Stored data:
===
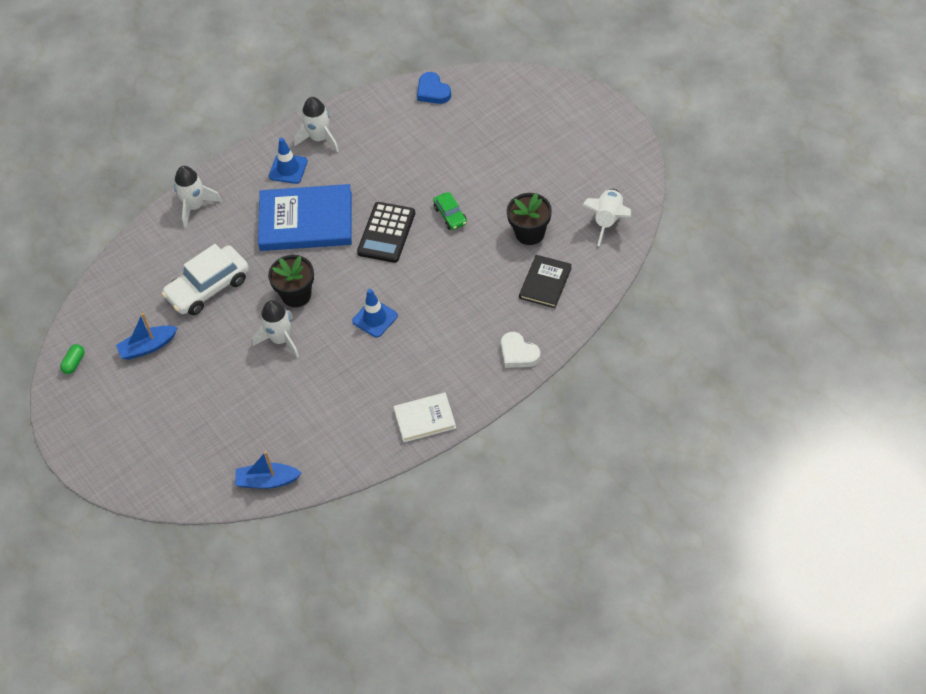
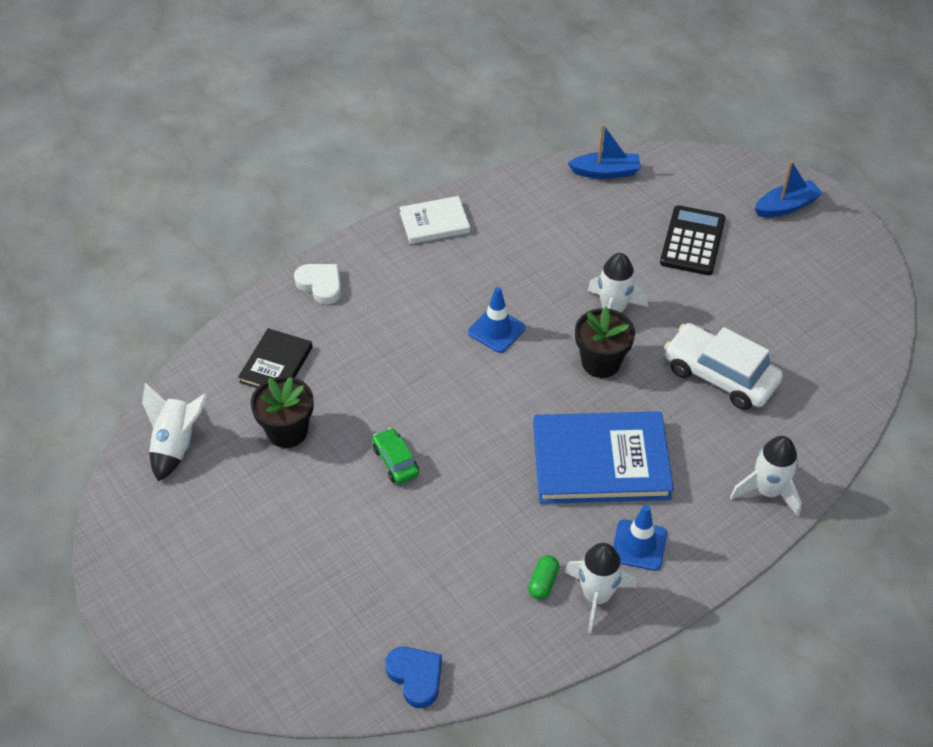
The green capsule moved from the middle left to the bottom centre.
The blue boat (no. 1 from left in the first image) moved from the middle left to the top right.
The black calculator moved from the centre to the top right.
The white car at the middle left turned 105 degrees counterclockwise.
===
Your objective: Please produce an exact copy of all the material, leaving out the pictures.

Solution to this exercise:
The green capsule moved from the middle left to the bottom centre.
The blue boat (no. 1 from left in the first image) moved from the middle left to the top right.
The black calculator moved from the centre to the top right.
The white car at the middle left turned 105 degrees counterclockwise.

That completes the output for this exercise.